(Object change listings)
______________________________
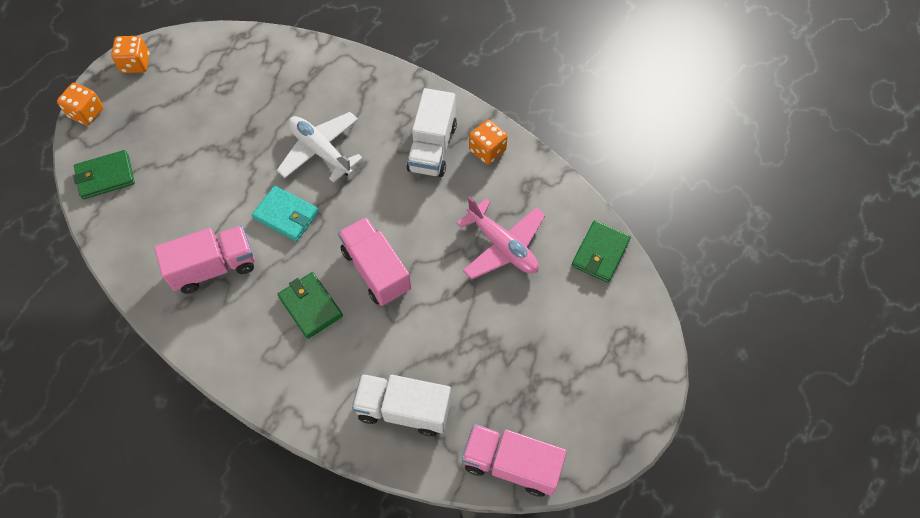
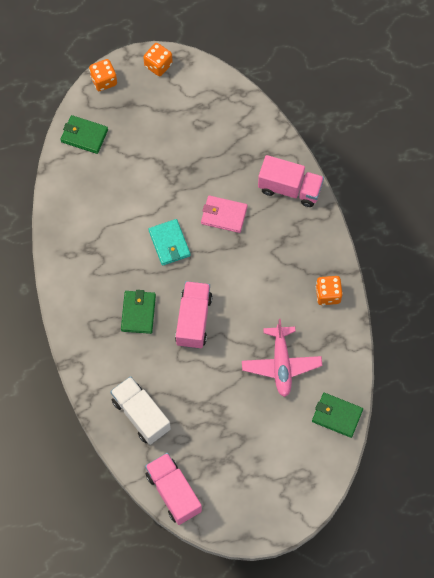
camera: 40 degrees right, 5 degrees up
pink truck [154,226,255,294] -> pink truck moved to [258,155,324,207]
white plane [277,112,363,183] -> pink wallet [201,195,248,233]
white truck [406,88,457,177] -> none
green wallet [572,220,631,283] -> green wallet turned 45 degrees clockwise [312,393,363,438]

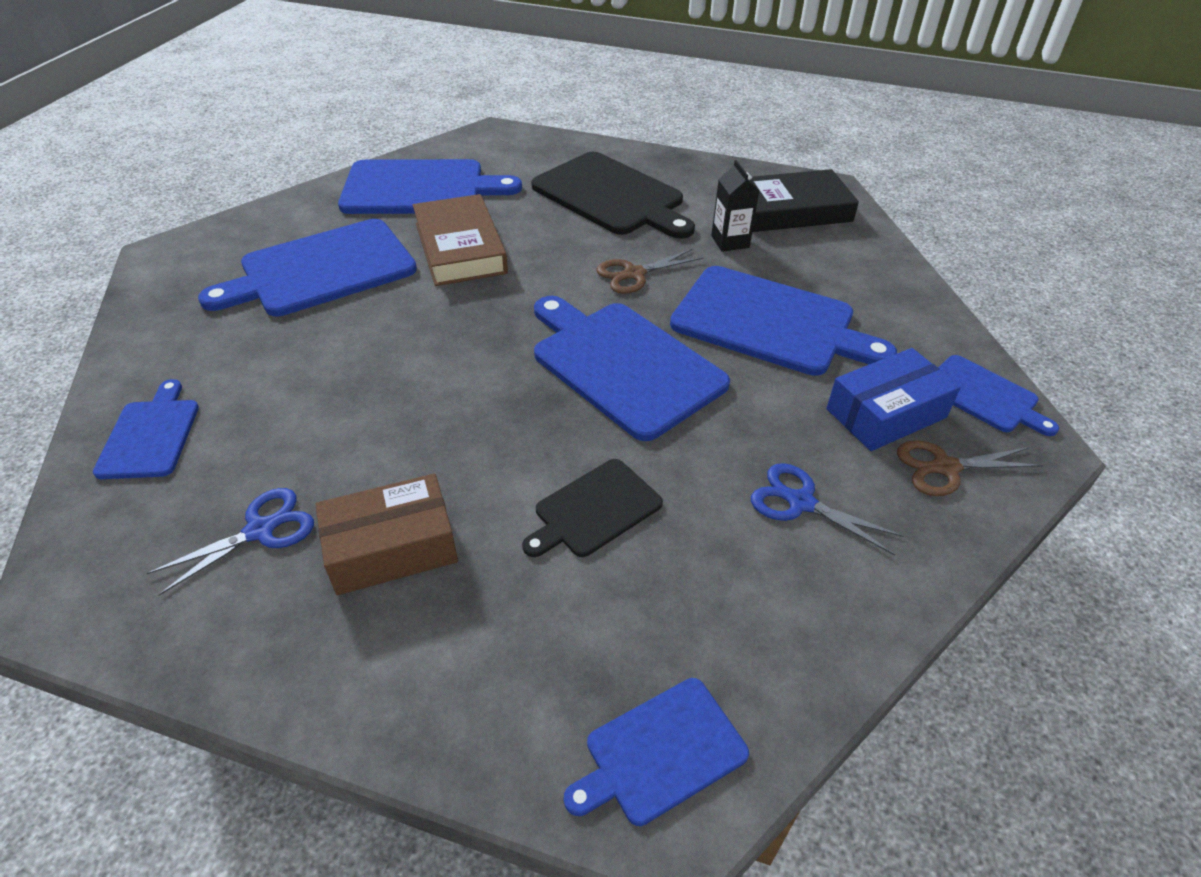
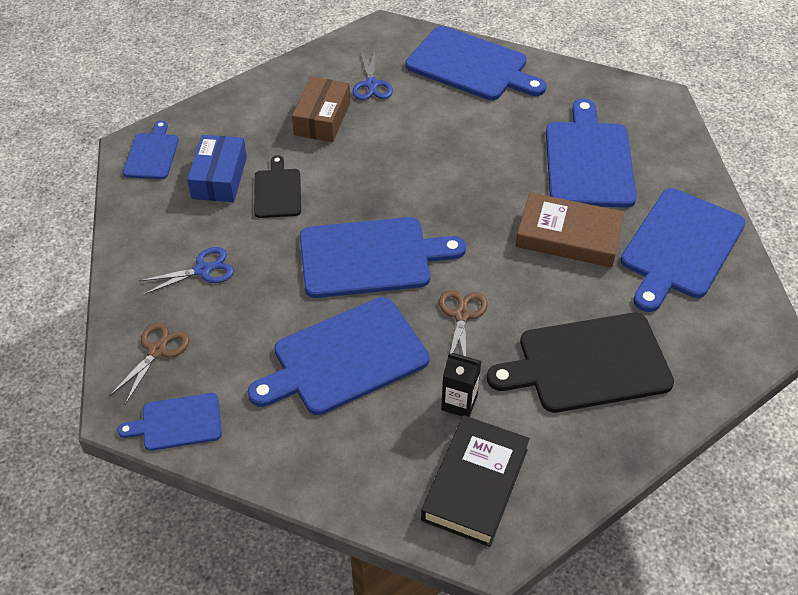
camera: 125 degrees right, 5 degrees up
blue cutting board [93,379,199,479] -> blue cutting board [405,26,547,100], size x1.85
blue box [826,348,961,451] -> blue box moved to [187,135,247,202]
______________________________
Restate the records above verbatim. Pictures stay out.

■ **TASK RESPONSE**:
camera: 40 degrees right, 5 degrees up
pink truck [154,226,255,294] -> pink truck moved to [258,155,324,207]
white plane [277,112,363,183] -> pink wallet [201,195,248,233]
white truck [406,88,457,177] -> none
green wallet [572,220,631,283] -> green wallet turned 45 degrees clockwise [312,393,363,438]

camera: 125 degrees right, 5 degrees up
blue cutting board [93,379,199,479] -> blue cutting board [405,26,547,100], size x1.85
blue box [826,348,961,451] -> blue box moved to [187,135,247,202]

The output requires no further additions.